Task prompt - Find the line containing "move,baseball cap/yellow,238 201,,130". Retype it and every later line of the records exactly, leaving out pictures.

Exercise materials -
-- -- --

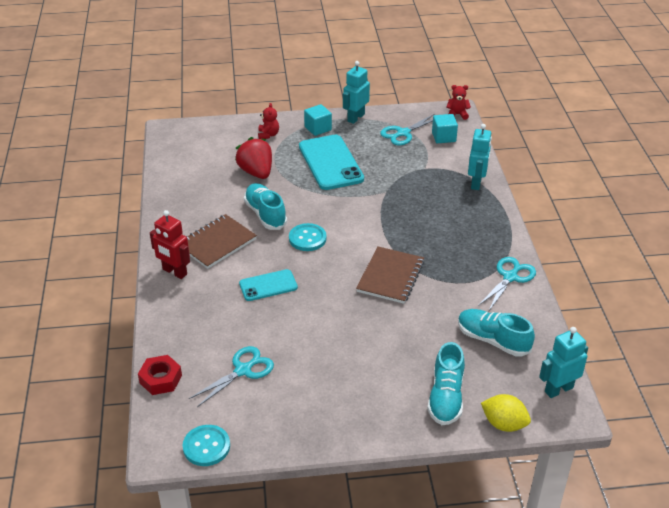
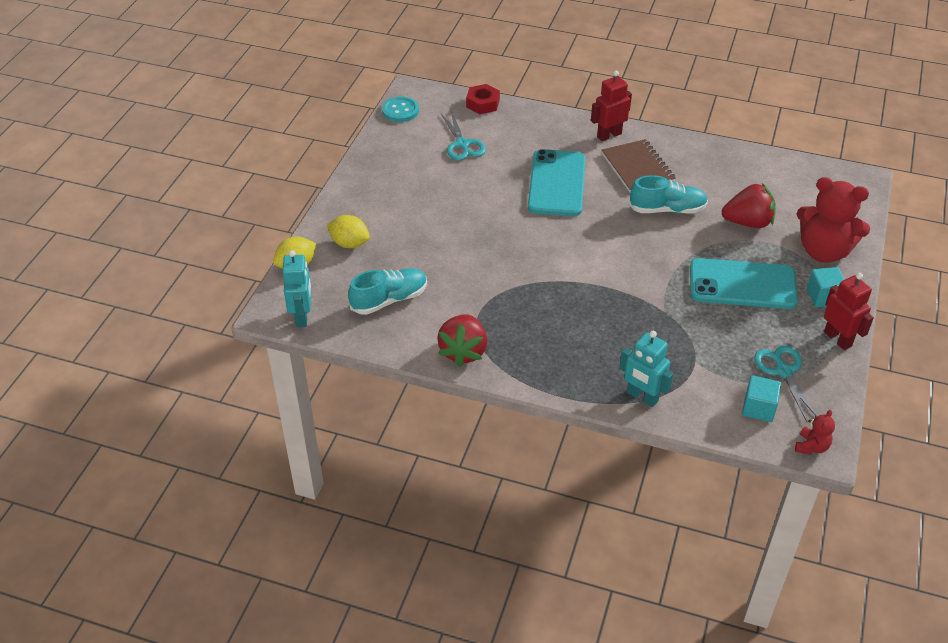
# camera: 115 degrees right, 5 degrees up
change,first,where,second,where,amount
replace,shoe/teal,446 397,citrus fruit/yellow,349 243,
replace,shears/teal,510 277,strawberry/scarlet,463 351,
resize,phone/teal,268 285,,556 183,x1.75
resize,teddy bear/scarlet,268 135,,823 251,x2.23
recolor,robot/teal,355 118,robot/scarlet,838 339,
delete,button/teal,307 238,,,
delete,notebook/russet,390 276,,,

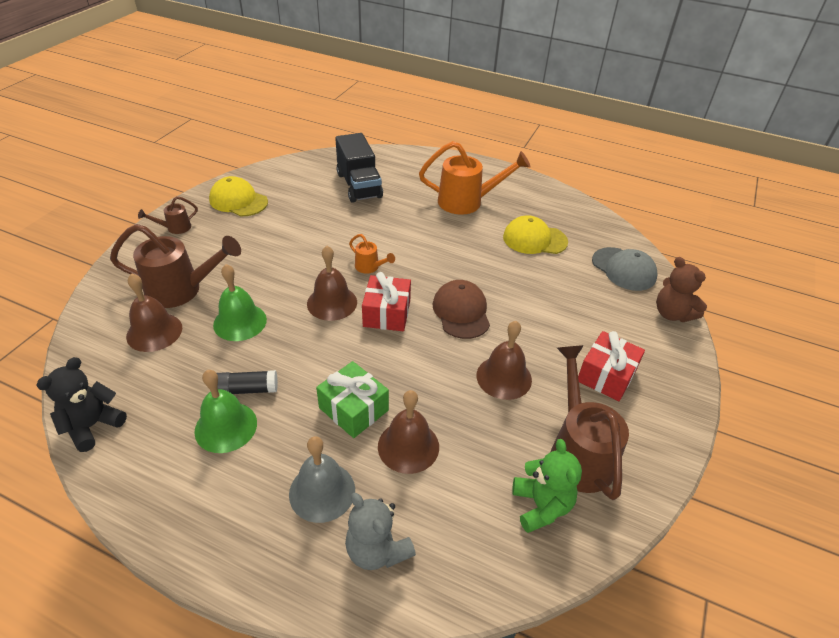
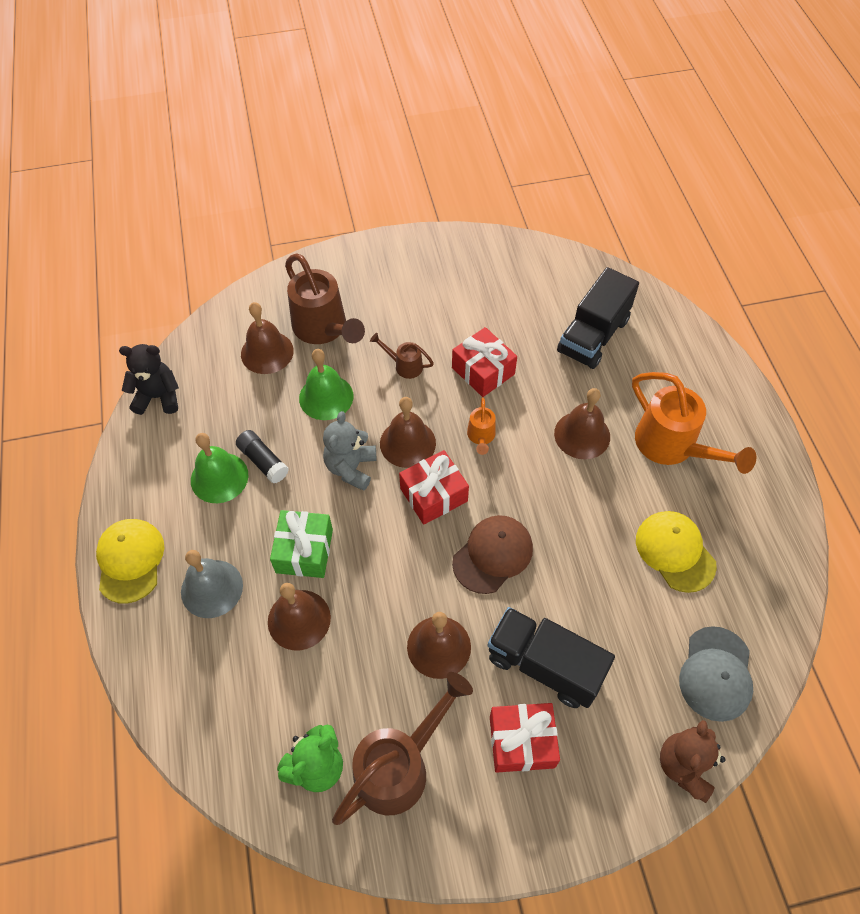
# camera: 55 degrees right, 15 degrees up
change,first,where,second,where,amount
move,baseball cap/yellow,238 201,,130 561,
move,teddy bear/grey,377 550,,351 468,
move,watering can/russet,175 228,,404 365,
insert,,,present/scarlet,483 371,
insert,,,lorry/ebony,544 665,
insert,,,school bell/russet,582 435,

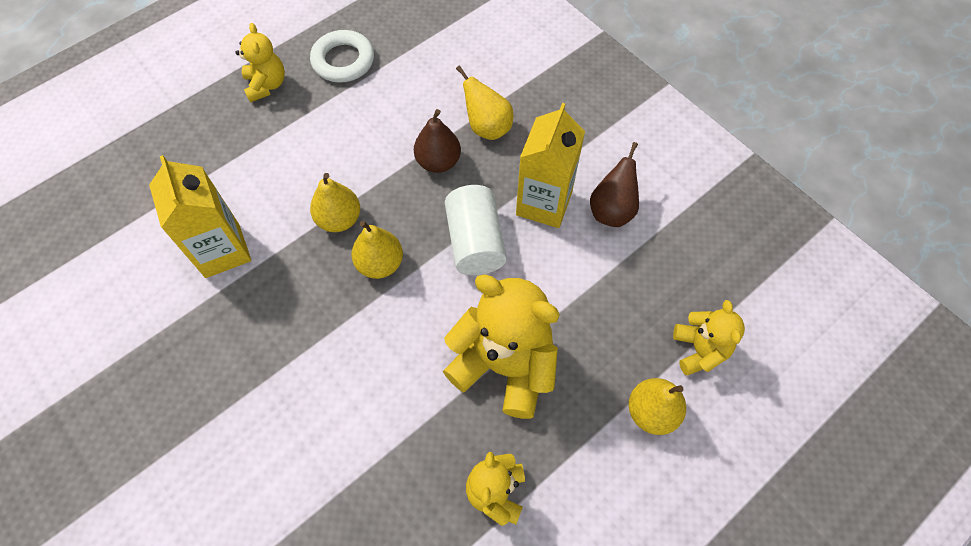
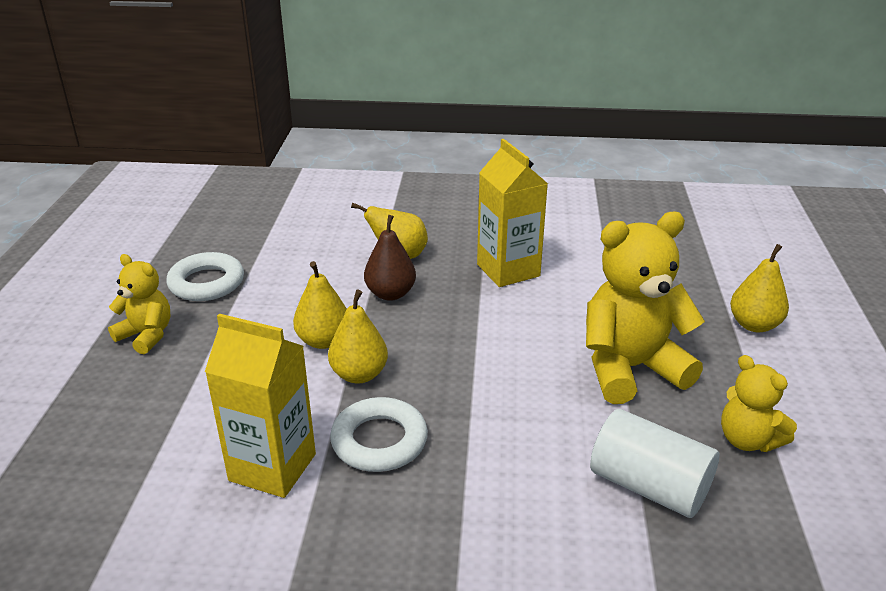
# camera: 45 degrees left, 30 degrees down
change,first,where,second,where,amount
move,pear/yellow,380 263,,323 341,
insert,,,hoop/snow-white,379 441,
move,solid cylinder/snow-white,475 242,,649 486,
delete,pear/russet,612 210,,,
delete,teddy bear/yellow,699 350,,,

-- -- --

Result of this exercise -
move,baseball cap/yellow,238 201,,130 561,
move,teddy bear/grey,377 550,,351 468,
move,watering can/russet,175 228,,404 365,
insert,,,present/scarlet,483 371,
insert,,,lorry/ebony,544 665,
insert,,,school bell/russet,582 435,

# camera: 45 degrees left, 30 degrees down
change,first,where,second,where,amount
move,pear/yellow,380 263,,323 341,
insert,,,hoop/snow-white,379 441,
move,solid cylinder/snow-white,475 242,,649 486,
delete,pear/russet,612 210,,,
delete,teddy bear/yellow,699 350,,,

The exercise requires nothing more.